### EXERCISE DATA
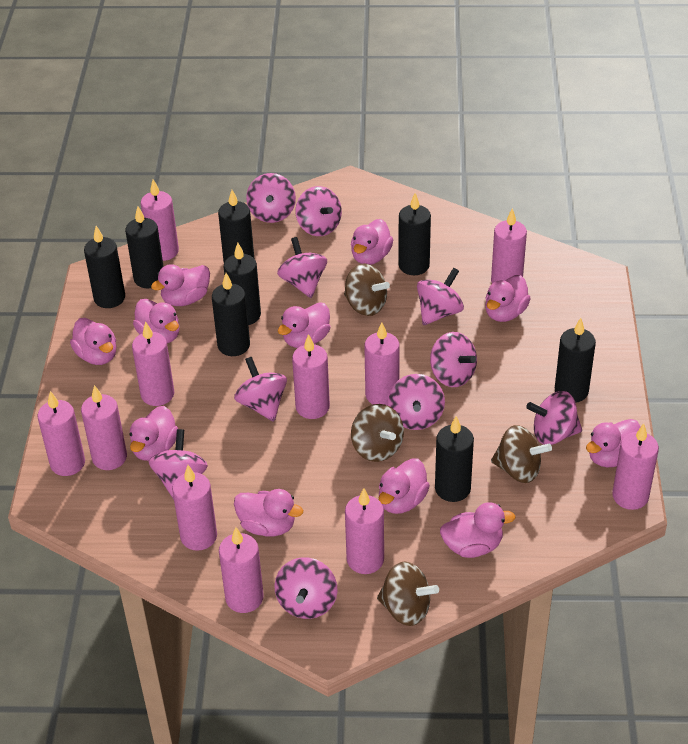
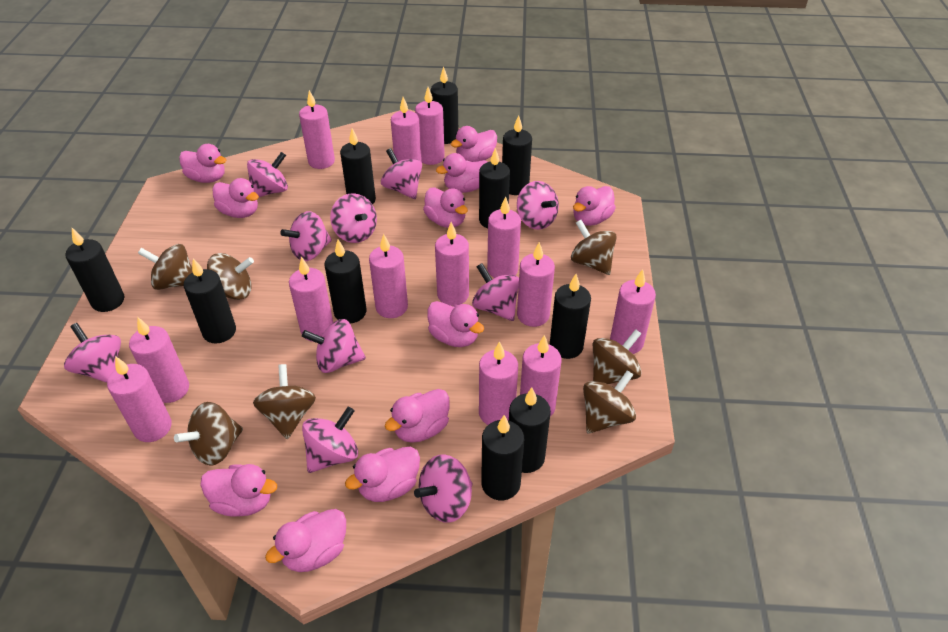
black candle: 8 -> 10
brown spinning top: 4 -> 7
pink candle: 11 -> 13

### INSTRUCTIONS FOR THE TASK
Drop the images and repeat the data exactly.

### OUTPUT FOR THIS TASK
black candle: 8 -> 10
brown spinning top: 4 -> 7
pink candle: 11 -> 13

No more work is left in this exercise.